Work to complete: Your task is to work out how many lines in the data include the word "yellow". Reply with the number alone.

::: Information

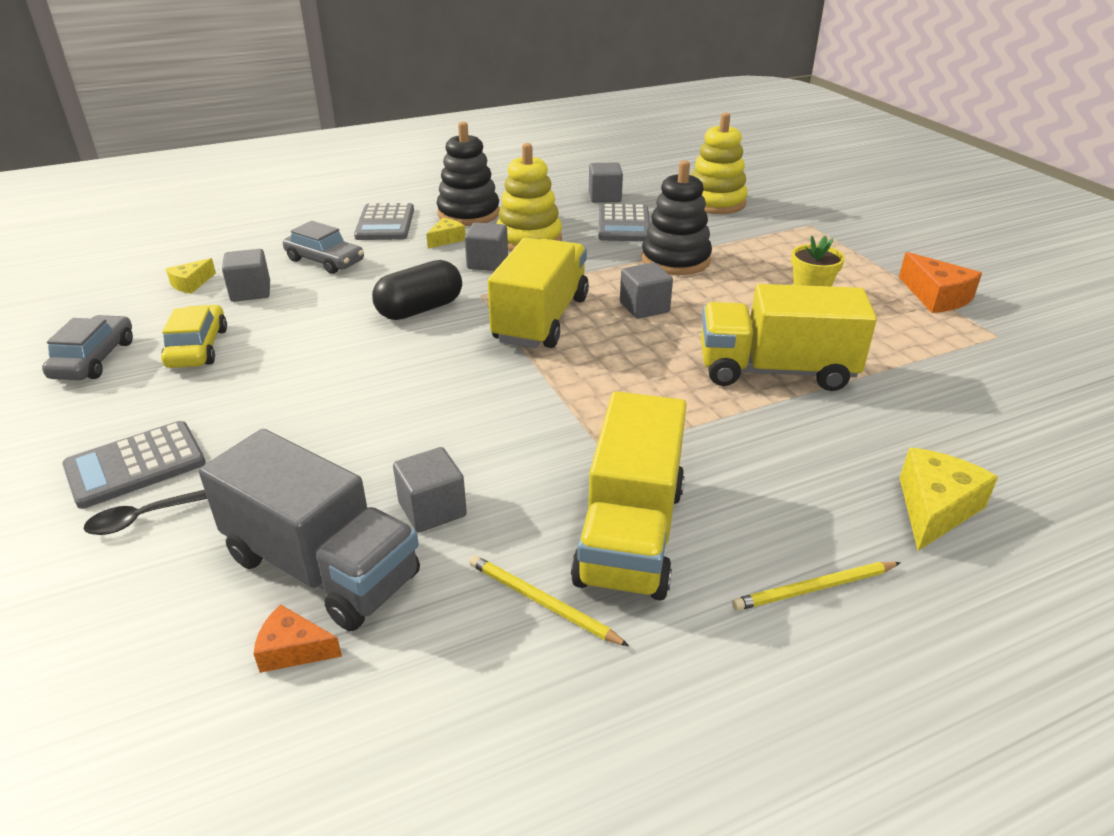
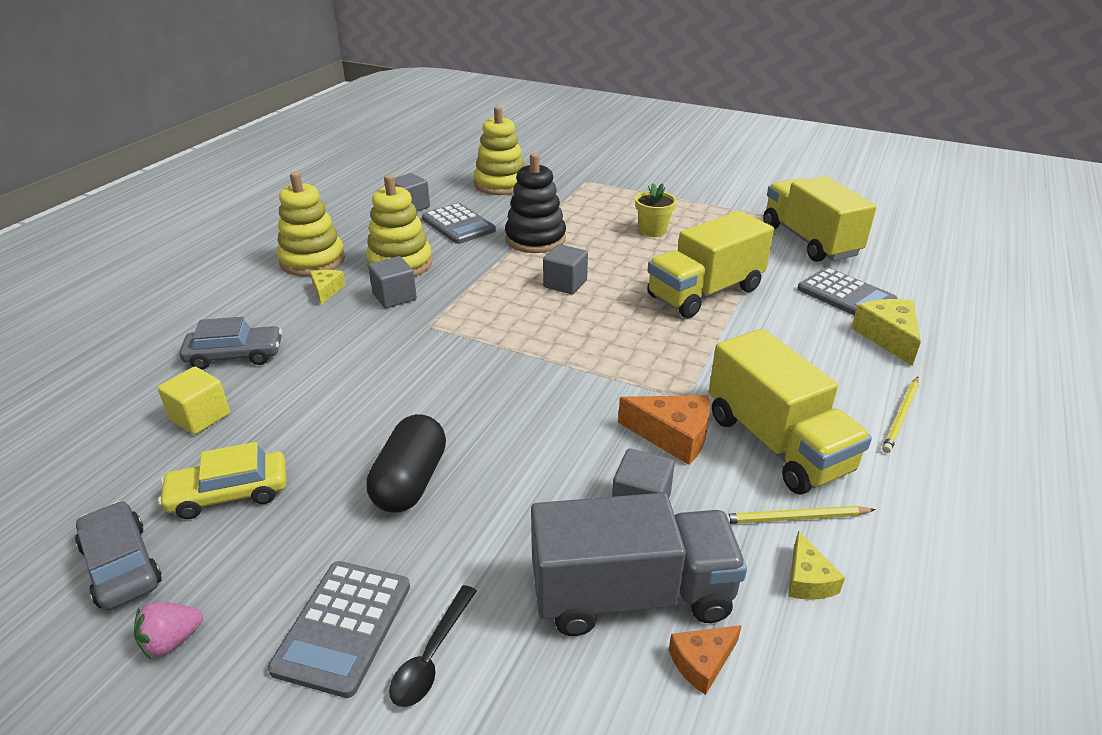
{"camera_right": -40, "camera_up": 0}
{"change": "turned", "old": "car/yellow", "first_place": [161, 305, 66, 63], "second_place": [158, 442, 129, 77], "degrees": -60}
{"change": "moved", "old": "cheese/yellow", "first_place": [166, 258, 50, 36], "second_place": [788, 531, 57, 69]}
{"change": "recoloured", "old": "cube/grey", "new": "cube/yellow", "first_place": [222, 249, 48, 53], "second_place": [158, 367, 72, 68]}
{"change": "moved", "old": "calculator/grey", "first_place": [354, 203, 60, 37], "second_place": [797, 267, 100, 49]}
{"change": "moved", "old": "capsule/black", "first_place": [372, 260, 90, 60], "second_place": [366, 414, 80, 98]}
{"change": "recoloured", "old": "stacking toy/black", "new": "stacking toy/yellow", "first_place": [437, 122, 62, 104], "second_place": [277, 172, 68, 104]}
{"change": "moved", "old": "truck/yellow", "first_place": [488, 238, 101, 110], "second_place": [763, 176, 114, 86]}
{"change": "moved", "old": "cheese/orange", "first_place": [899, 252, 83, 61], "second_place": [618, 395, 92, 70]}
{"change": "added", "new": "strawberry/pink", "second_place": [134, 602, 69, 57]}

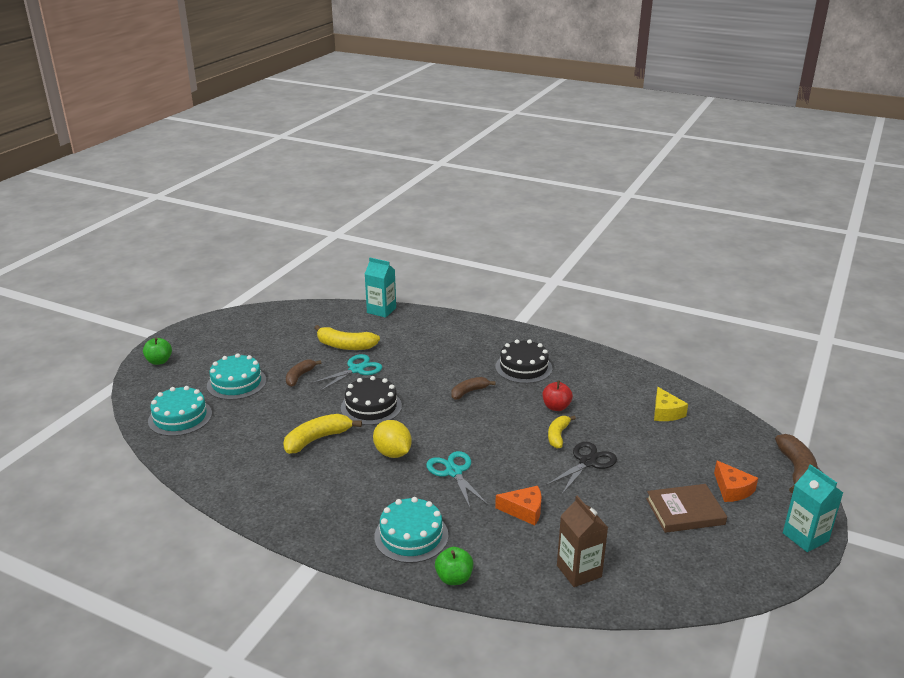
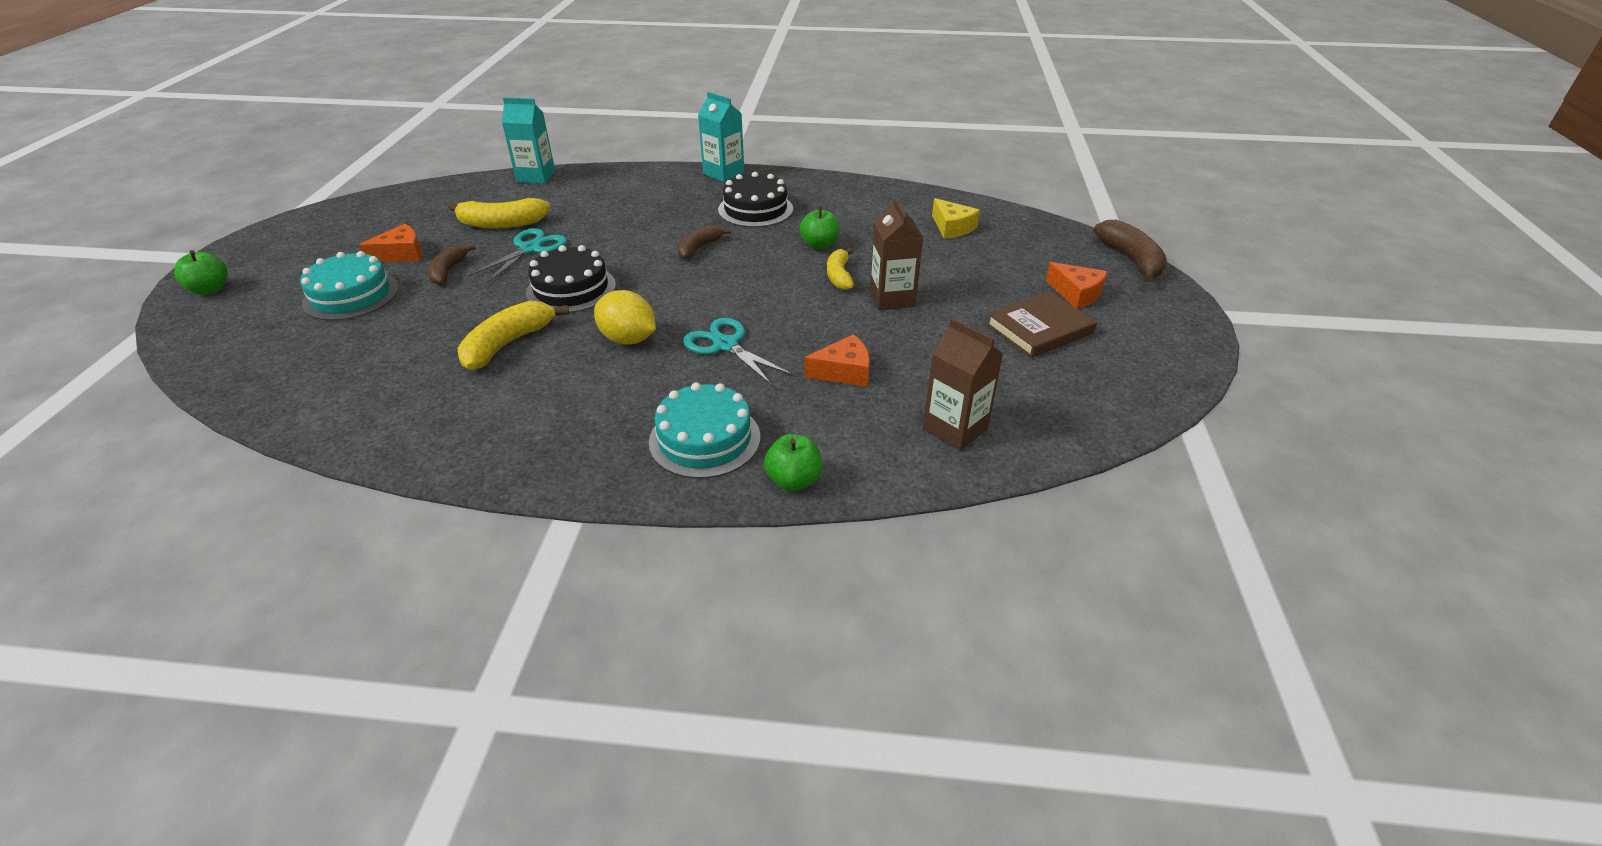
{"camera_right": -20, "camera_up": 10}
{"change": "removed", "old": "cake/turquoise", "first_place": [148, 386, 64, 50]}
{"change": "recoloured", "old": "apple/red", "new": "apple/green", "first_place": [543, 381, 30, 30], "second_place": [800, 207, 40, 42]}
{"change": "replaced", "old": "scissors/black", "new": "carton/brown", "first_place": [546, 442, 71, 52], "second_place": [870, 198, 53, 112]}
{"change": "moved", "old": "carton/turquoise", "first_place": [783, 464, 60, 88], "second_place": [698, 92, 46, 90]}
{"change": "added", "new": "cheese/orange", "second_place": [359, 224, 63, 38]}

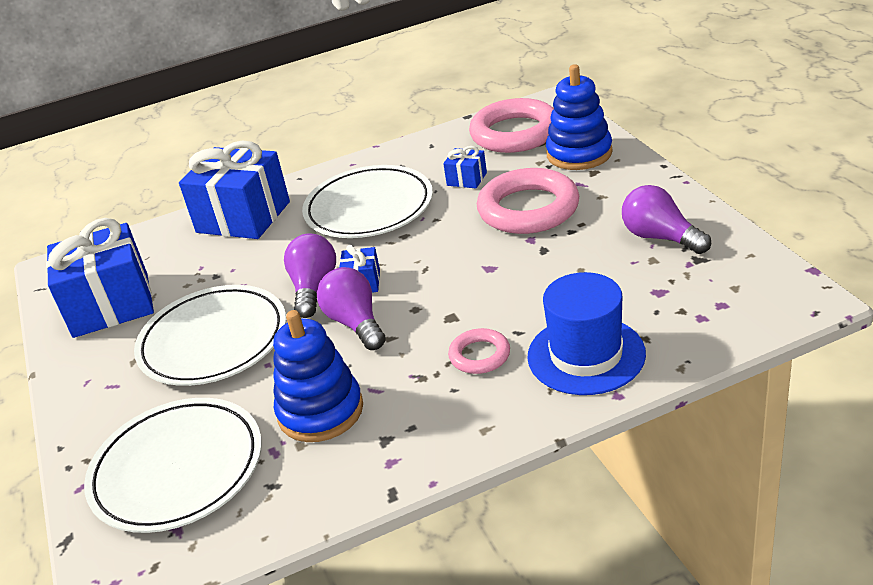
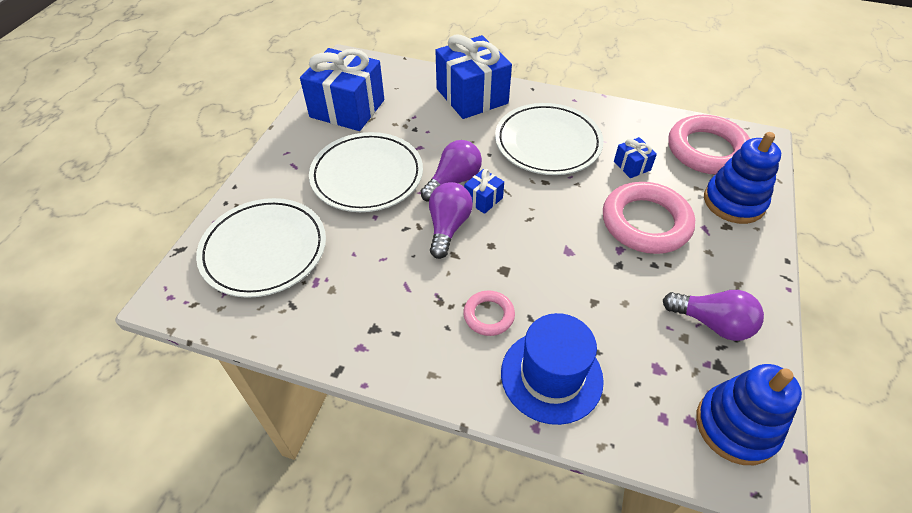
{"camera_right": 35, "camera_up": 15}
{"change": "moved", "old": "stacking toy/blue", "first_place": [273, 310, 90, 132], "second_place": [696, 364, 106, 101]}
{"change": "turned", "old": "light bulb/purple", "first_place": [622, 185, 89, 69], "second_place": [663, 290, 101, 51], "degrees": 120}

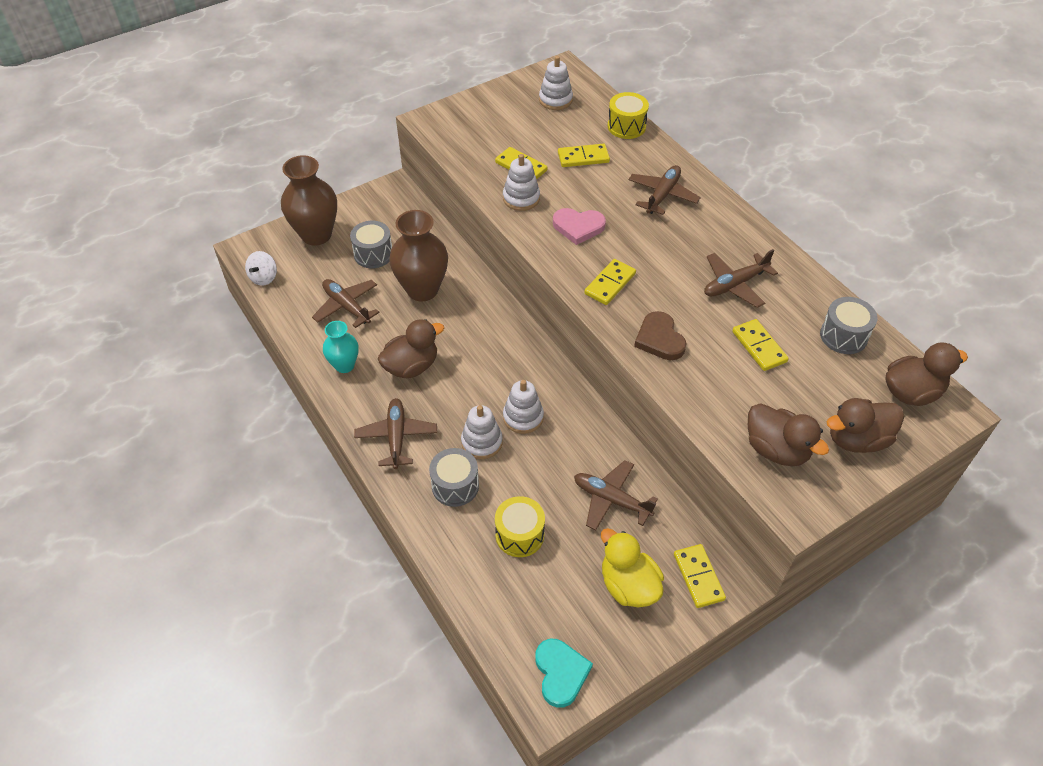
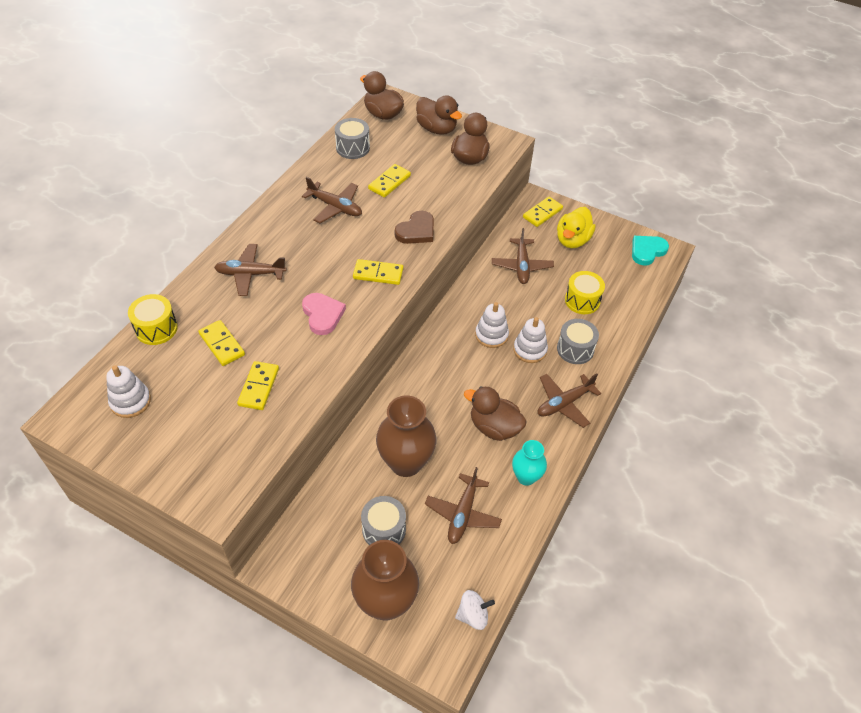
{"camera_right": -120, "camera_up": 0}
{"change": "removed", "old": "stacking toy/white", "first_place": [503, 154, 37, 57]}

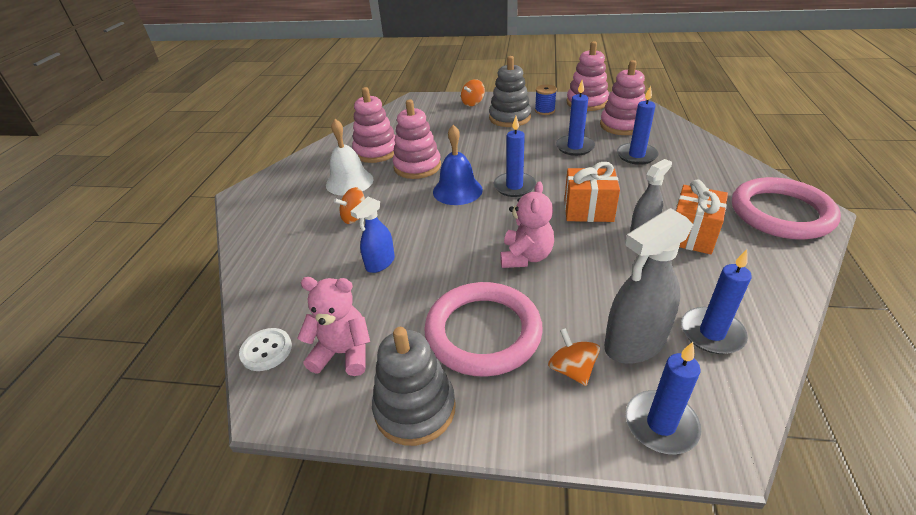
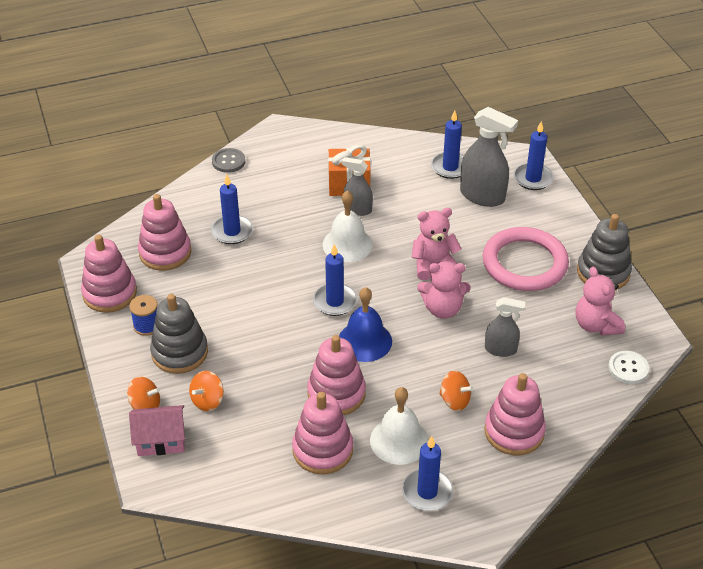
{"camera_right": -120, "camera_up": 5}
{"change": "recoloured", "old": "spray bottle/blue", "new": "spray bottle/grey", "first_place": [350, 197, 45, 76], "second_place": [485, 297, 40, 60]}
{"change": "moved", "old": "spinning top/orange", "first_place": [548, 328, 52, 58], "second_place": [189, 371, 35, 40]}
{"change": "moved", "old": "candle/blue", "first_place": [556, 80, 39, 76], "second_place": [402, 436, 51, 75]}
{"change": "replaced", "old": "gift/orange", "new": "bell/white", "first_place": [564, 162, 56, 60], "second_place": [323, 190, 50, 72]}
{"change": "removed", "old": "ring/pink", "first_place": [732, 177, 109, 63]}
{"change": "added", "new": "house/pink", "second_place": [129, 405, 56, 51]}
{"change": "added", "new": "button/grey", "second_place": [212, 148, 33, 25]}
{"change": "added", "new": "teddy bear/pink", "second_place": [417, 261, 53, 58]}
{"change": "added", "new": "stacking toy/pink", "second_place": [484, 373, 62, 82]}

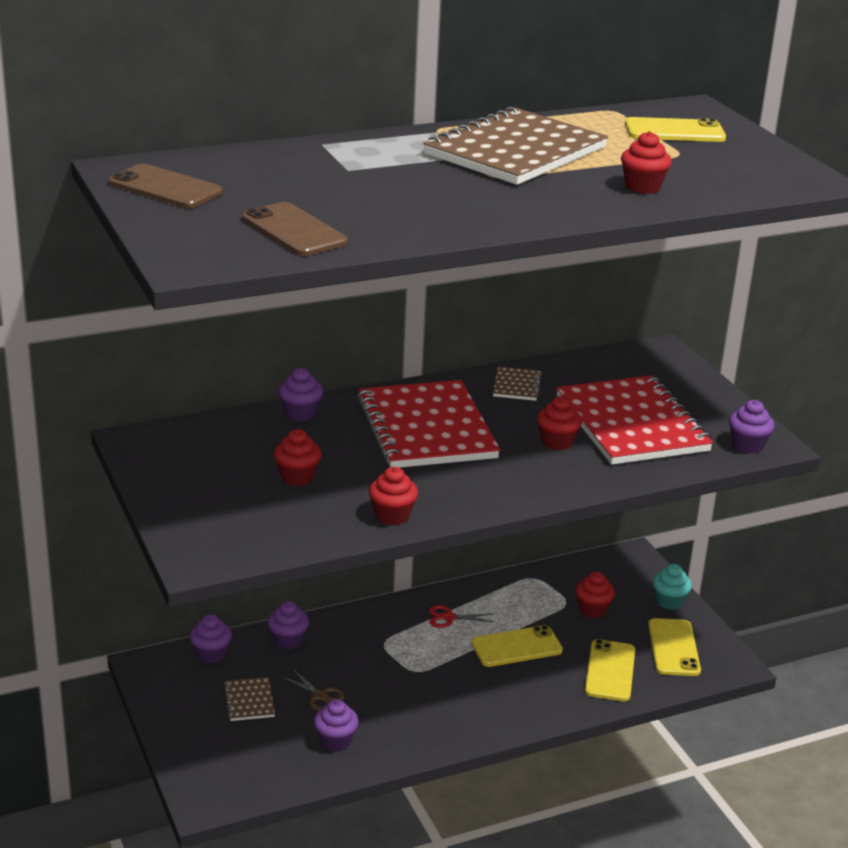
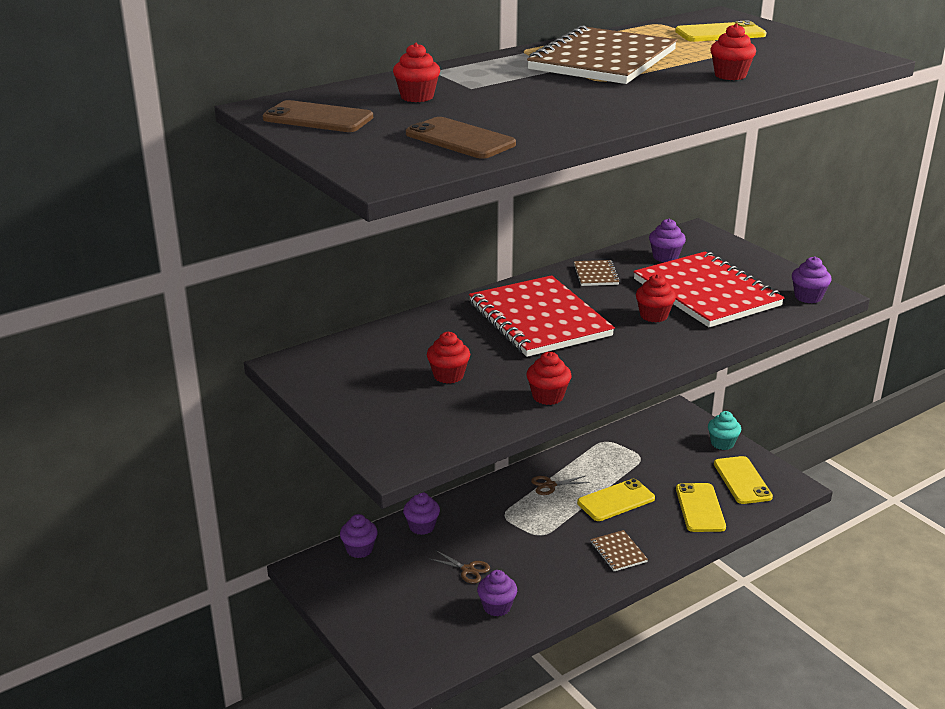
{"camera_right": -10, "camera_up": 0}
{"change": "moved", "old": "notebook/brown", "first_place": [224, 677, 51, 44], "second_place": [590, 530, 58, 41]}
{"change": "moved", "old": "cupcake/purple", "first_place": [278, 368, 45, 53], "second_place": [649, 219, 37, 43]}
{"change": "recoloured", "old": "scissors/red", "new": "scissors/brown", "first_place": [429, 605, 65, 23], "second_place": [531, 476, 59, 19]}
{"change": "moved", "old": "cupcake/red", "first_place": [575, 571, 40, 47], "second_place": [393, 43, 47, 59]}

::::::

Problem solution: 5